_TASK DETAILS_
Your answer should be exactly the lines from the one that contains "blue egg [36,250,58,275] -> none" through the final line of the entries below, and nothing else.

_GIVEN RECORDS_
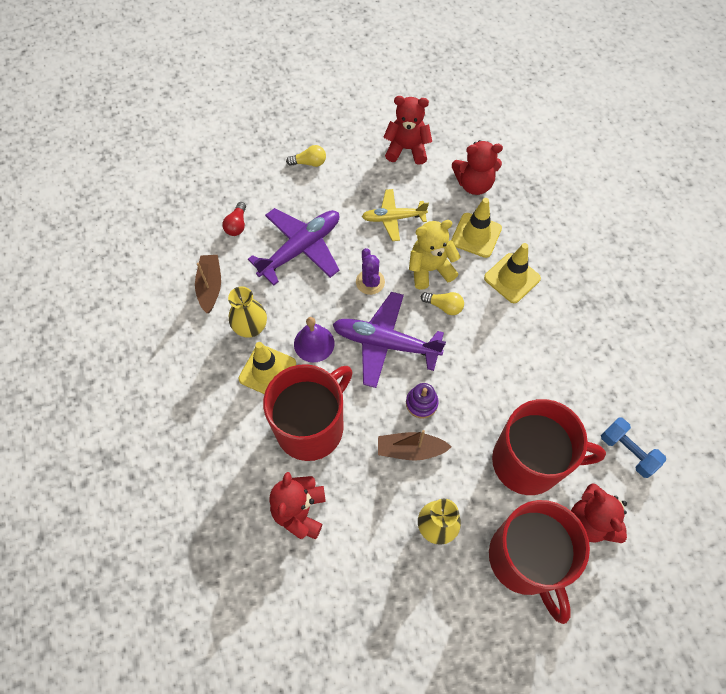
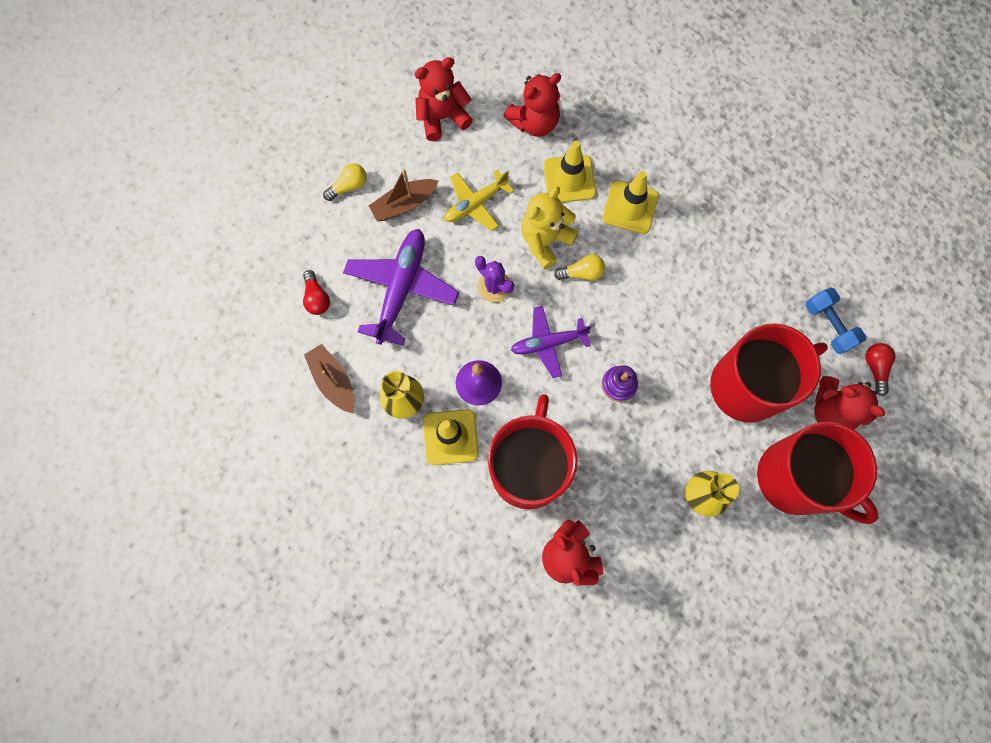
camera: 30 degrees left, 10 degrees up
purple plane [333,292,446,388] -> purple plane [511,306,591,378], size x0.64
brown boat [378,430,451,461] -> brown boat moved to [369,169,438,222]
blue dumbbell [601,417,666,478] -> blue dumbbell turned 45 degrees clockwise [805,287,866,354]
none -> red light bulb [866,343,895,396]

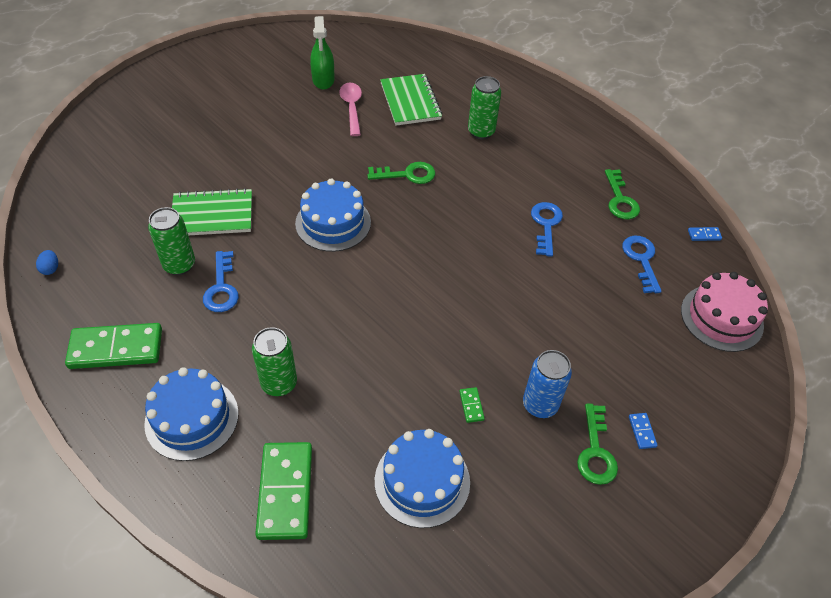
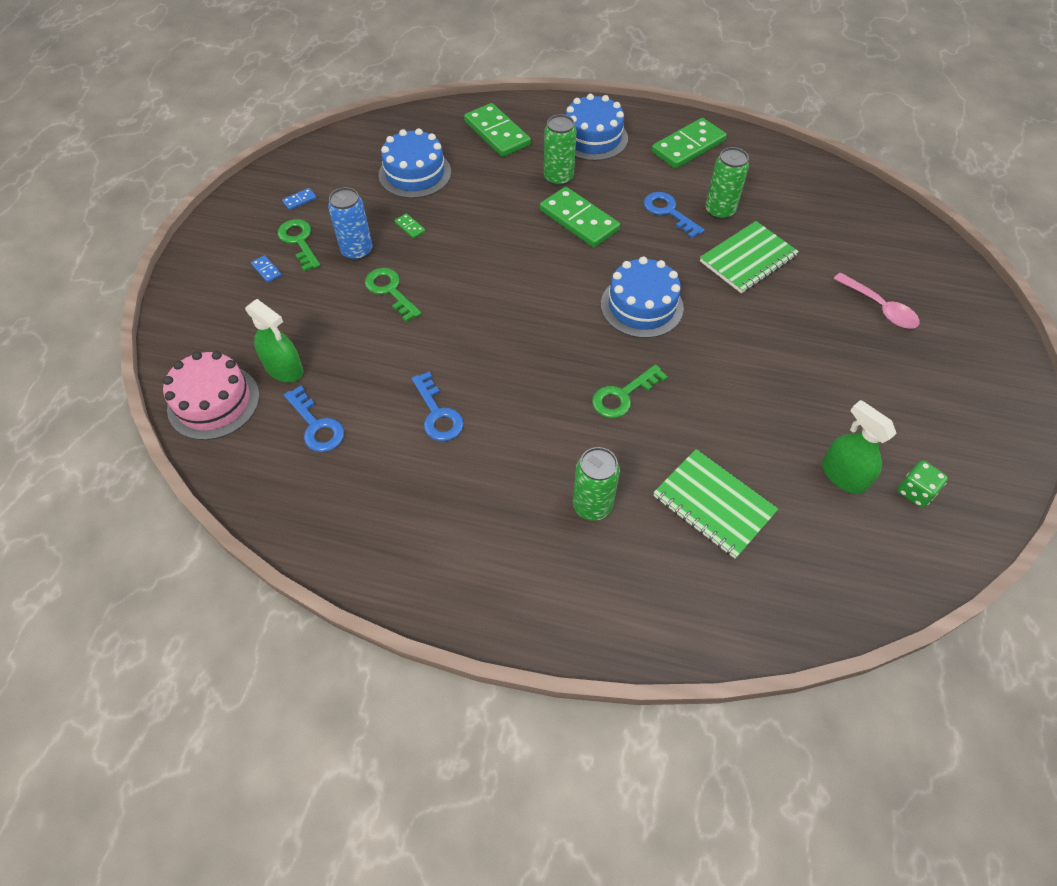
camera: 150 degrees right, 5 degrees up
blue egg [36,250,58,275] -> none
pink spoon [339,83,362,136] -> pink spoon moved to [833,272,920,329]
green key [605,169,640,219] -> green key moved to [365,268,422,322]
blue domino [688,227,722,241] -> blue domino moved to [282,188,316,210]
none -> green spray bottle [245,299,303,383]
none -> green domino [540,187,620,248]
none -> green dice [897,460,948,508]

_RESPONSE_
blue egg [36,250,58,275] -> none
pink spoon [339,83,362,136] -> pink spoon moved to [833,272,920,329]
green key [605,169,640,219] -> green key moved to [365,268,422,322]
blue domino [688,227,722,241] -> blue domino moved to [282,188,316,210]
none -> green spray bottle [245,299,303,383]
none -> green domino [540,187,620,248]
none -> green dice [897,460,948,508]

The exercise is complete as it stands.